Bring together copies of the lines in the data below that contain the word "black".

○ ○ ○ ○

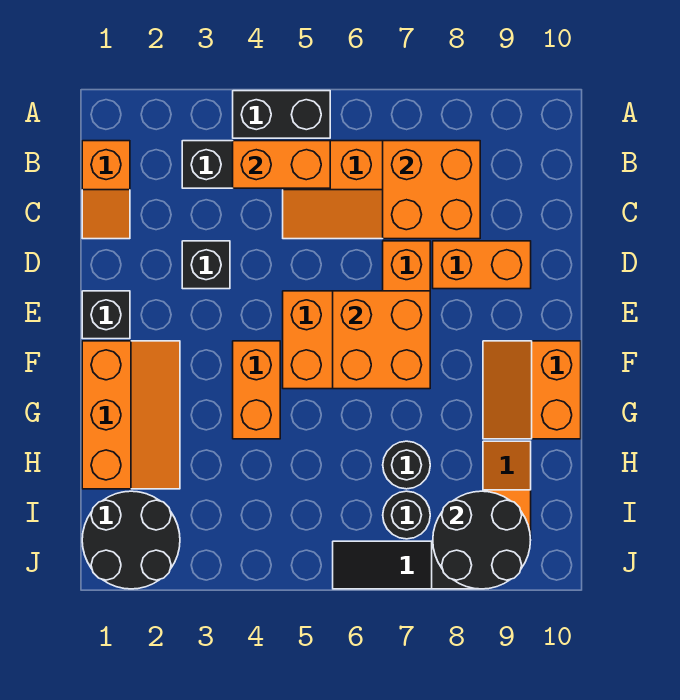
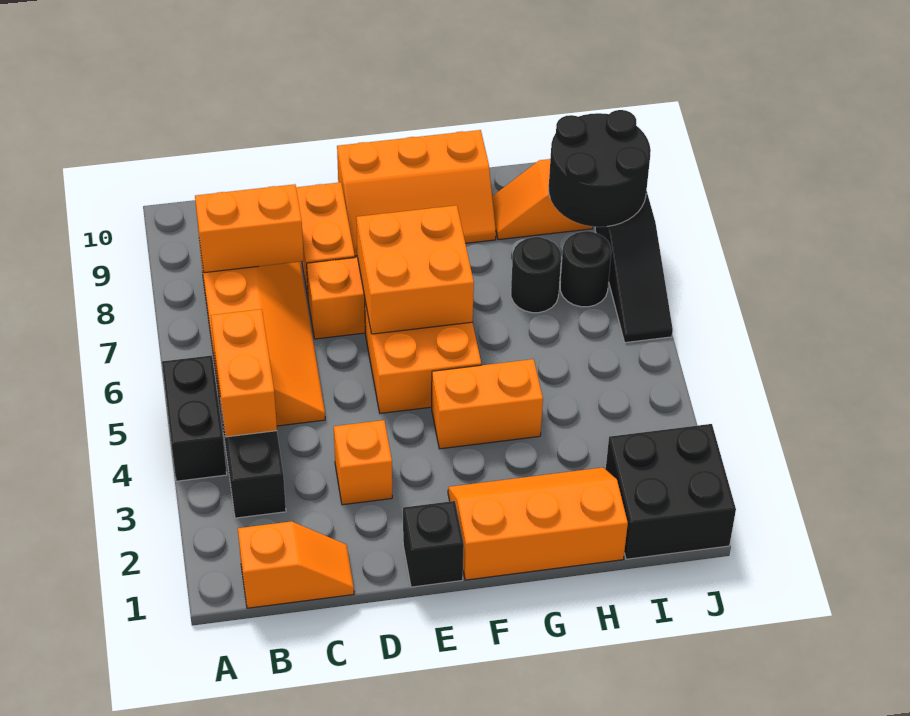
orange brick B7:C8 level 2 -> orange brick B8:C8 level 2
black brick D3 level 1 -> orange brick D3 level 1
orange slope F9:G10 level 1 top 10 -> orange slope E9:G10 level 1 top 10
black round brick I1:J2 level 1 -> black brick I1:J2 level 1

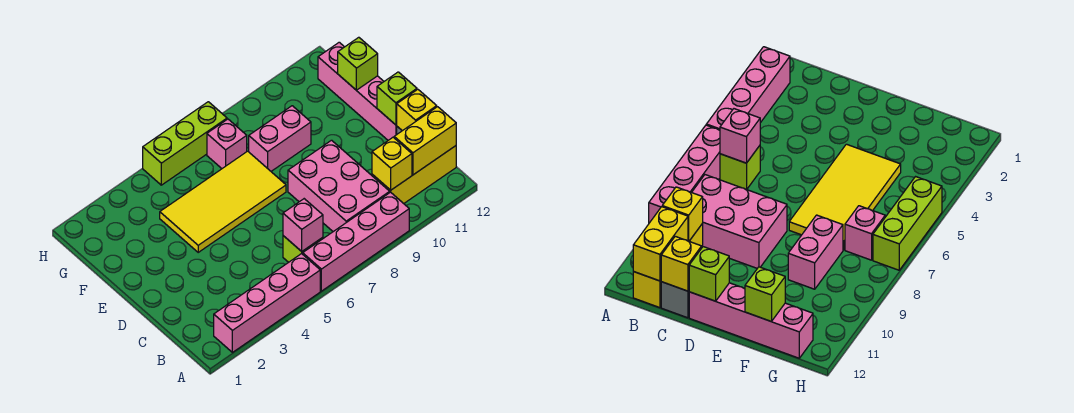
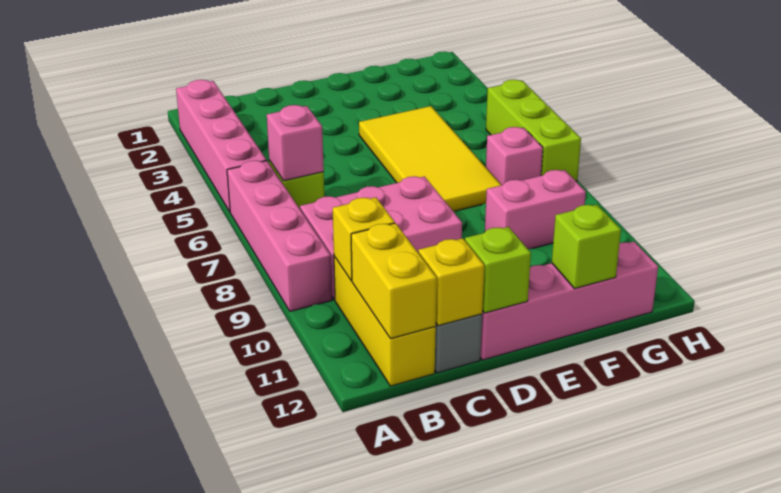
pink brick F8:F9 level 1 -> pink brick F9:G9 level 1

○ ○ ○ ○

| Answer section |
black brick D3 level 1 -> orange brick D3 level 1
black round brick I1:J2 level 1 -> black brick I1:J2 level 1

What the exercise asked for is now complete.